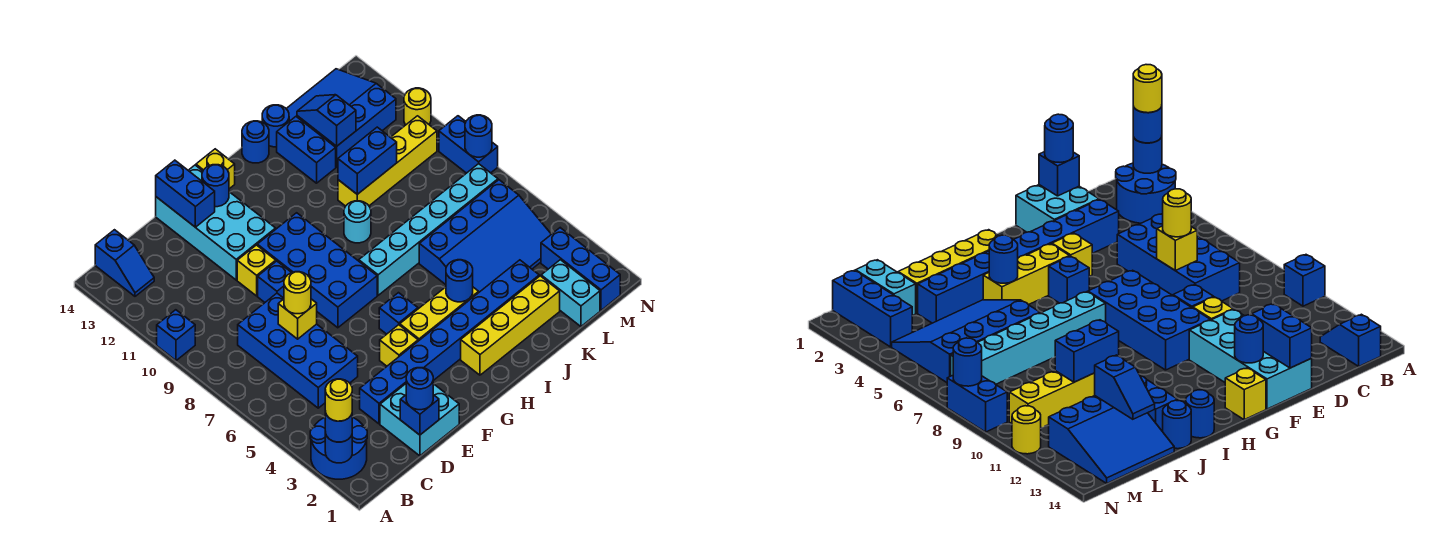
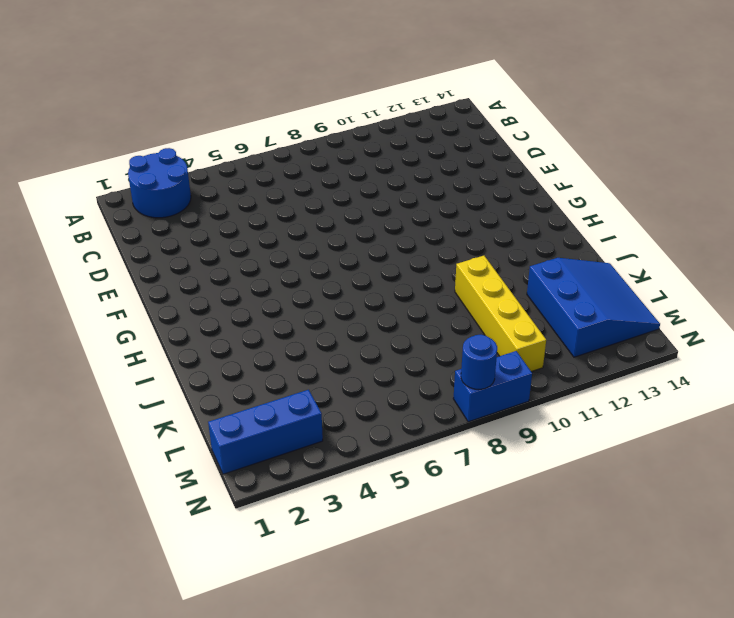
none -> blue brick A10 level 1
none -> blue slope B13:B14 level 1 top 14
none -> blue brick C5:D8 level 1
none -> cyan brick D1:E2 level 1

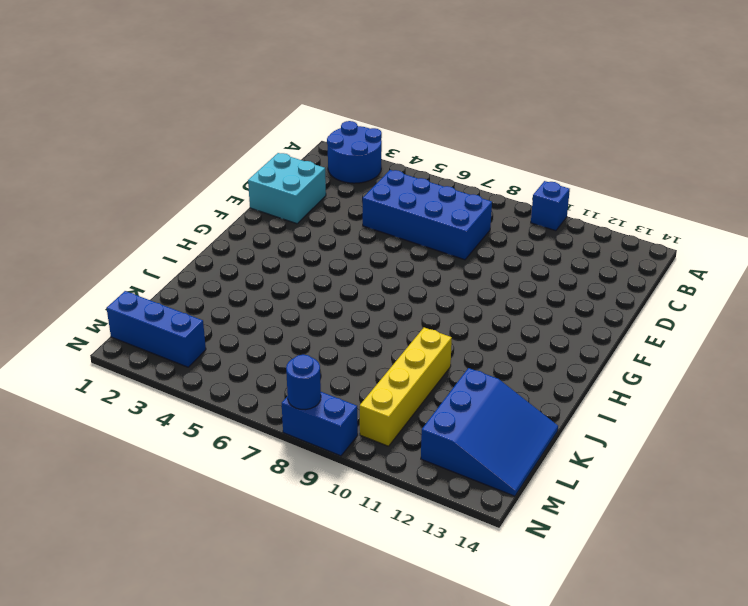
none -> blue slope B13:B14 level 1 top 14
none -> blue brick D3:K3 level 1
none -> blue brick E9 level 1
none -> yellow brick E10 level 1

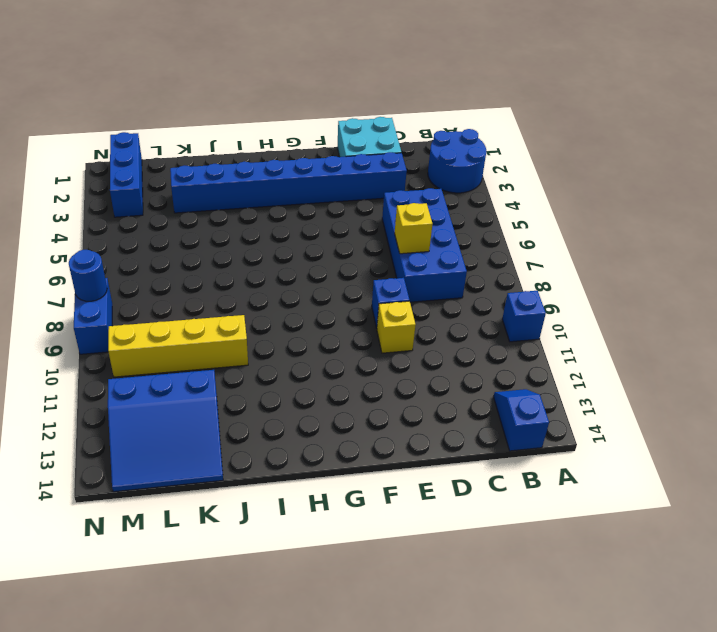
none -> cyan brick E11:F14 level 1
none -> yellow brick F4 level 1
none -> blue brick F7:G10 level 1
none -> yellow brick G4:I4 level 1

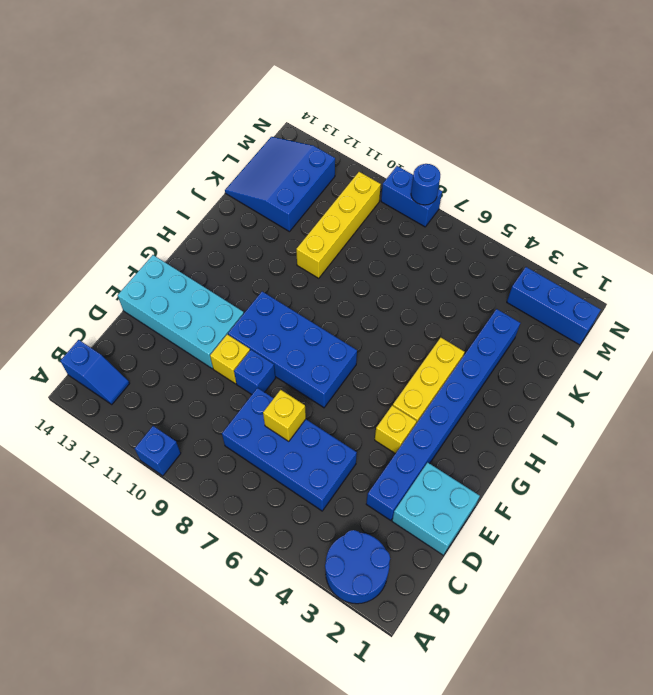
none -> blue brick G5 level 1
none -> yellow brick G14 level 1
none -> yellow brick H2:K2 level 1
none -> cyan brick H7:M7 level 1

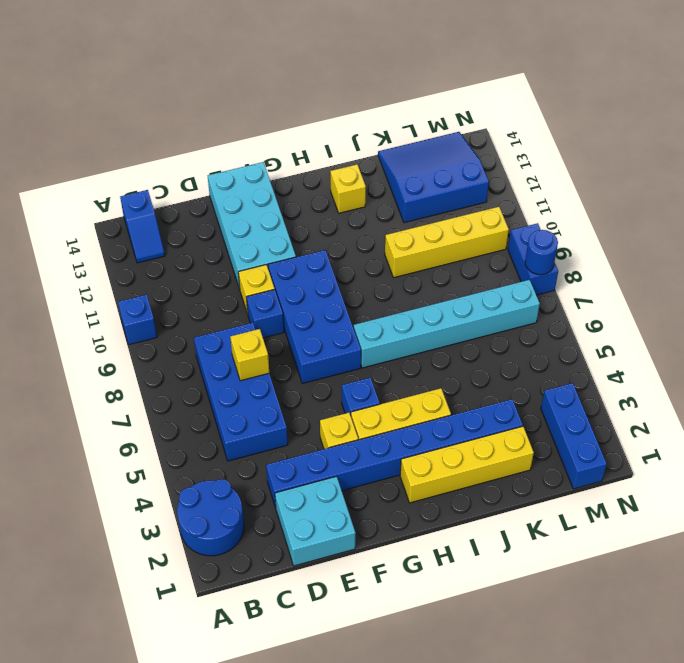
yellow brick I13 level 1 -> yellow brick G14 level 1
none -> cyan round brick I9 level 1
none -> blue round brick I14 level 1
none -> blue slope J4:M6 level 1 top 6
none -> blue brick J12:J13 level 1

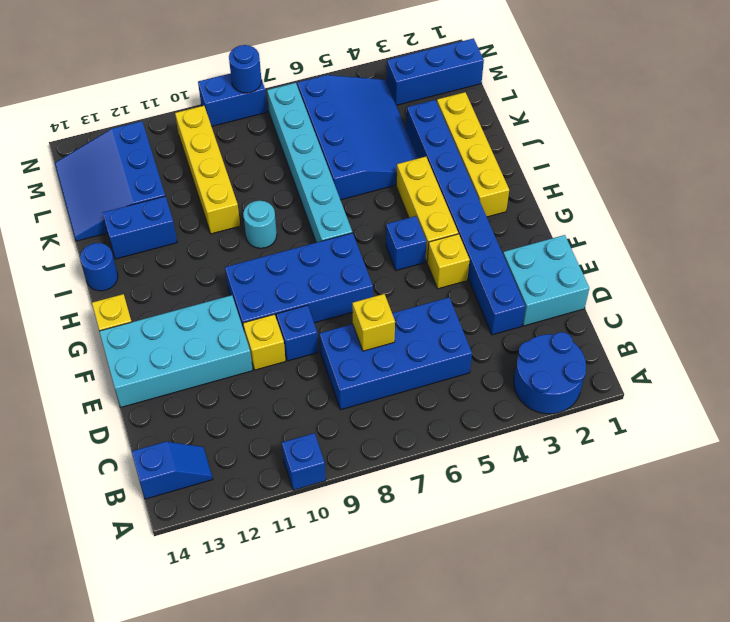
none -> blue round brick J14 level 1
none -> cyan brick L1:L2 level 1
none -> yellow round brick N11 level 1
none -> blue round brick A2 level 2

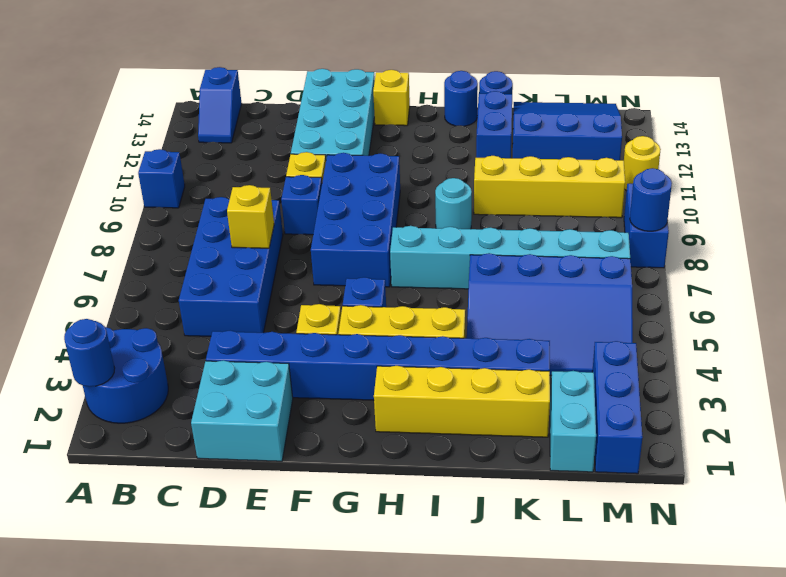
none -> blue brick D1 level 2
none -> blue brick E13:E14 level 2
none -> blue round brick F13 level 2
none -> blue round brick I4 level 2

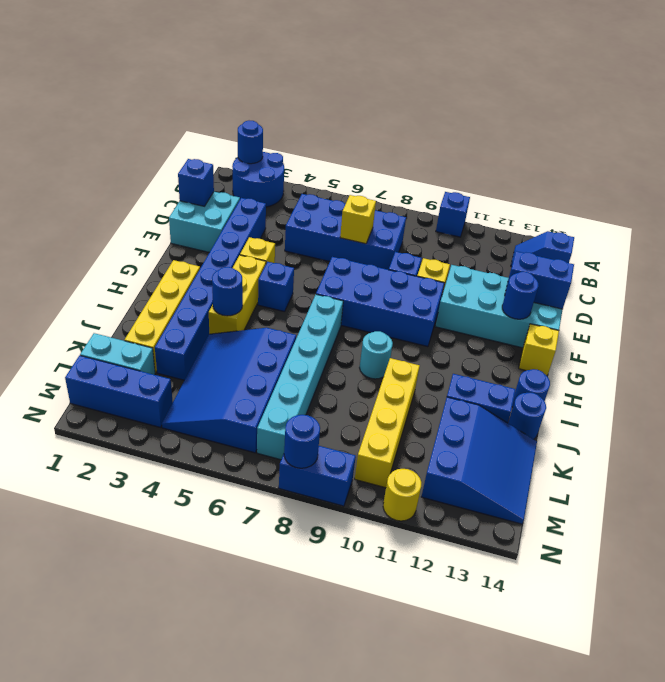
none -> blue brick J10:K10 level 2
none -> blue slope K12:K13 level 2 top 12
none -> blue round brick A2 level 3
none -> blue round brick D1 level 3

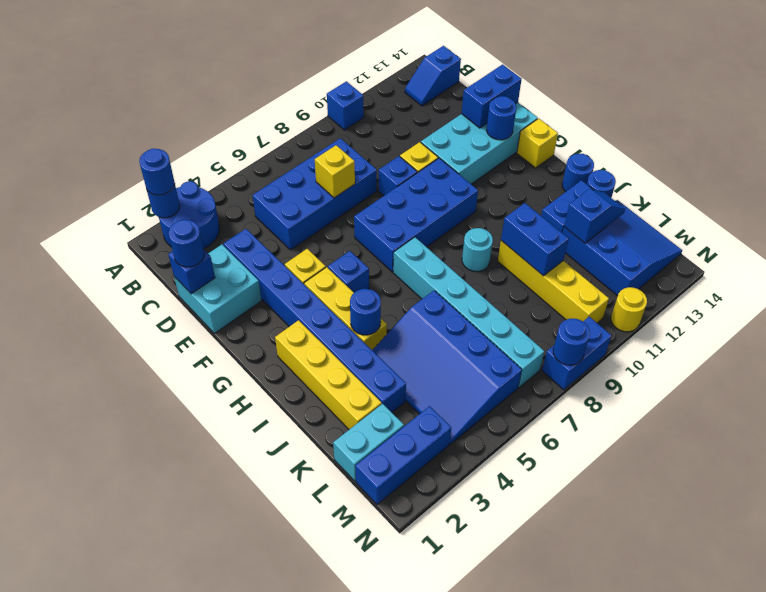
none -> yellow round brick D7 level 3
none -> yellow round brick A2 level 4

## EXERCISE DETAILS
Print all records verbatim, excluding pictures.

## OUTPUT OF THE TASK
none -> blue brick A10 level 1
none -> blue slope B13:B14 level 1 top 14
none -> blue brick C5:D8 level 1
none -> cyan brick D1:E2 level 1

none -> blue slope B13:B14 level 1 top 14
none -> blue brick D3:K3 level 1
none -> blue brick E9 level 1
none -> yellow brick E10 level 1

none -> cyan brick E11:F14 level 1
none -> yellow brick F4 level 1
none -> blue brick F7:G10 level 1
none -> yellow brick G4:I4 level 1

none -> blue brick G5 level 1
none -> yellow brick G14 level 1
none -> yellow brick H2:K2 level 1
none -> cyan brick H7:M7 level 1

yellow brick I13 level 1 -> yellow brick G14 level 1
none -> cyan round brick I9 level 1
none -> blue round brick I14 level 1
none -> blue slope J4:M6 level 1 top 6
none -> blue brick J12:J13 level 1

none -> blue round brick J14 level 1
none -> cyan brick L1:L2 level 1
none -> yellow round brick N11 level 1
none -> blue round brick A2 level 2

none -> blue brick D1 level 2
none -> blue brick E13:E14 level 2
none -> blue round brick F13 level 2
none -> blue round brick I4 level 2

none -> blue brick J10:K10 level 2
none -> blue slope K12:K13 level 2 top 12
none -> blue round brick A2 level 3
none -> blue round brick D1 level 3

none -> yellow round brick D7 level 3
none -> yellow round brick A2 level 4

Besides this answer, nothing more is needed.